## DATASET RECORDS
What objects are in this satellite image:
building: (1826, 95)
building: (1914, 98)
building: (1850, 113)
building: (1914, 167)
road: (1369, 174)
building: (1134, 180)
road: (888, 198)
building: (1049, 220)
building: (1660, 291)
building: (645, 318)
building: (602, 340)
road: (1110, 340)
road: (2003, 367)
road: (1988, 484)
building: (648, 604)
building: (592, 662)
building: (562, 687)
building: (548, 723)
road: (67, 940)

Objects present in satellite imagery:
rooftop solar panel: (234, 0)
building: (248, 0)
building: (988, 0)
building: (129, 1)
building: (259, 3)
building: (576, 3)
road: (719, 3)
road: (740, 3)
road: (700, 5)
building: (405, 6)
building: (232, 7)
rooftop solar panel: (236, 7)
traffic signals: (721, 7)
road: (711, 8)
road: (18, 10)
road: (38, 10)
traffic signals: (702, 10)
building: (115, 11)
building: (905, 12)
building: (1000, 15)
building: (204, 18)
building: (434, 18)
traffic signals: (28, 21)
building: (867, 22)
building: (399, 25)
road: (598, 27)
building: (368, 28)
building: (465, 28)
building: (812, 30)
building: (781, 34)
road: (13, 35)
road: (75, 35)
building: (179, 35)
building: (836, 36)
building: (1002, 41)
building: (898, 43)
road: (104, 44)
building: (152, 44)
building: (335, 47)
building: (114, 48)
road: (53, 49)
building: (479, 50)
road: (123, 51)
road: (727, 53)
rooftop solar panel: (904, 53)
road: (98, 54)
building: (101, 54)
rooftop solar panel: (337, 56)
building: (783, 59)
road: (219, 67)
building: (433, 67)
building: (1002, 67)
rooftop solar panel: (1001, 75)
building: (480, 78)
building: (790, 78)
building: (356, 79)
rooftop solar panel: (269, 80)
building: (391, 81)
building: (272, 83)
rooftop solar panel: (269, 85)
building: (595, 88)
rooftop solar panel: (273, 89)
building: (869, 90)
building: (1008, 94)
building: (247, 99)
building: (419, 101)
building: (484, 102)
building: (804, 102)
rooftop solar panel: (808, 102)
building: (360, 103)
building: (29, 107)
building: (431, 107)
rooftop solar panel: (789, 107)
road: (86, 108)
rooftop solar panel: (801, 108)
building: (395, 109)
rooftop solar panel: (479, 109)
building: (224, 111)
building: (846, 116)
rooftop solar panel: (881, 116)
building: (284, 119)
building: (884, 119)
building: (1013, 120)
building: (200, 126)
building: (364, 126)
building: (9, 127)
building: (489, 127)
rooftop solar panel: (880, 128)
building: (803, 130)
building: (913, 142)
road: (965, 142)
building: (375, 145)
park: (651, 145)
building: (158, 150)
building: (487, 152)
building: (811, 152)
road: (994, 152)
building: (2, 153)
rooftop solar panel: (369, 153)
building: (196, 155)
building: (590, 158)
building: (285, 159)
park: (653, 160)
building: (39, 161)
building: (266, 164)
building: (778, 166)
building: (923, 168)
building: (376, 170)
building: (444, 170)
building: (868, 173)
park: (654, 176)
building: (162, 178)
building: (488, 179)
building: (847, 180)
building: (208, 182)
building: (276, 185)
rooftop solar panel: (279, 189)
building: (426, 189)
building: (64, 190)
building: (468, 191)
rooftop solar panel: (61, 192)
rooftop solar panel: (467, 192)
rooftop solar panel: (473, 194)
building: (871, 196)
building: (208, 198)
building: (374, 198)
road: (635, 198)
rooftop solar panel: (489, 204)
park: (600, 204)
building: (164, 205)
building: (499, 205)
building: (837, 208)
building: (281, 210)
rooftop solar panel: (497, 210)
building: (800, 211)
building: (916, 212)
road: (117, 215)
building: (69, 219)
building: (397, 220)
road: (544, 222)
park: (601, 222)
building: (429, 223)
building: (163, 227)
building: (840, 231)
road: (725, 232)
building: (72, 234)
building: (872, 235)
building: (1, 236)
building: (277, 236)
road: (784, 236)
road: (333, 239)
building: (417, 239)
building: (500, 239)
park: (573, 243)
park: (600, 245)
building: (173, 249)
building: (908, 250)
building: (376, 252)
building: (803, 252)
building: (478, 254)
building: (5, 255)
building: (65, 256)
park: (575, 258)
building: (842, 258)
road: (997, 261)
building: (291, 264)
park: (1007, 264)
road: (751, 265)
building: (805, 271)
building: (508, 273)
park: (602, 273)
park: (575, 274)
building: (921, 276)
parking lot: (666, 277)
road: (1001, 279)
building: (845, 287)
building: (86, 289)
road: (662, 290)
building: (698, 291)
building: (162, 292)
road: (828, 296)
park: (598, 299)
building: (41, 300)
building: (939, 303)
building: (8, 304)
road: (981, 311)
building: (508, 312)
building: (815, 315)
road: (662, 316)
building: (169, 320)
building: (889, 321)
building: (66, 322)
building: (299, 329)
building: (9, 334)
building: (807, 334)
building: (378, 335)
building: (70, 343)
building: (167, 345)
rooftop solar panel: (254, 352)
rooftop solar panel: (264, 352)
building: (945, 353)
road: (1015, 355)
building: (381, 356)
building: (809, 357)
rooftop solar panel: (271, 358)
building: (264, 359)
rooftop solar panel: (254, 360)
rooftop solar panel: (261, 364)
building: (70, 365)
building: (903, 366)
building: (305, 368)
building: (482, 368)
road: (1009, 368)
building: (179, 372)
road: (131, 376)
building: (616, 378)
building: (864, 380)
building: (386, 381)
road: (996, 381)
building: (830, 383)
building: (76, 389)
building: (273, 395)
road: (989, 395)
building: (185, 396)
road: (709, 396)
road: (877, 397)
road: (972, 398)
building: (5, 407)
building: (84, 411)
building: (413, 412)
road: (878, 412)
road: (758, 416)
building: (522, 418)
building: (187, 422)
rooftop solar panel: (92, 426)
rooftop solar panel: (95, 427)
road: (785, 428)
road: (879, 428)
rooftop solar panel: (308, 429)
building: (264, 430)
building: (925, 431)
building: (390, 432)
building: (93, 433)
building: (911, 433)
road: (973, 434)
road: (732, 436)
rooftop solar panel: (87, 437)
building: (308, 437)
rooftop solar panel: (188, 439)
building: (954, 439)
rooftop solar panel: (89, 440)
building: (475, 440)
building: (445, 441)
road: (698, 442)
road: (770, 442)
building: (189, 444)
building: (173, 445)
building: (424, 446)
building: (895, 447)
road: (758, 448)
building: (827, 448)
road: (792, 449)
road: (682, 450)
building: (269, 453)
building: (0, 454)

## TRY IT
Go through the entries. Report every line that contains the word "signals".

## THE ANSWER
traffic signals: (721, 7)
traffic signals: (702, 10)
traffic signals: (28, 21)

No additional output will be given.